**Task to carry out**.
Where the line with "lime plate D2" appears below, start writing out lines exactly, and finish with the line with "blue brick D1", which is included; write out nothing else.

[Before-and-after object listings]
:::::

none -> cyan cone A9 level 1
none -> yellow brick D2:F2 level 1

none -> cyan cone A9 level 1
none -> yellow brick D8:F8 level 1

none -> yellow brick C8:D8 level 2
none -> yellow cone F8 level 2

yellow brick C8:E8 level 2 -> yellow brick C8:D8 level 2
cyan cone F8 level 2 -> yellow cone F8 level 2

:::::

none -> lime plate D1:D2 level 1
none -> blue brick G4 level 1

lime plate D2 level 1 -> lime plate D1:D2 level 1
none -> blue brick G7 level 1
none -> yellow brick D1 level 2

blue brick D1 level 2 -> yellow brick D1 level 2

:::::

**Reply**.
lime plate D2 level 1 -> lime plate D1:D2 level 1
none -> blue brick G7 level 1
none -> yellow brick D1 level 2

blue brick D1 level 2 -> yellow brick D1 level 2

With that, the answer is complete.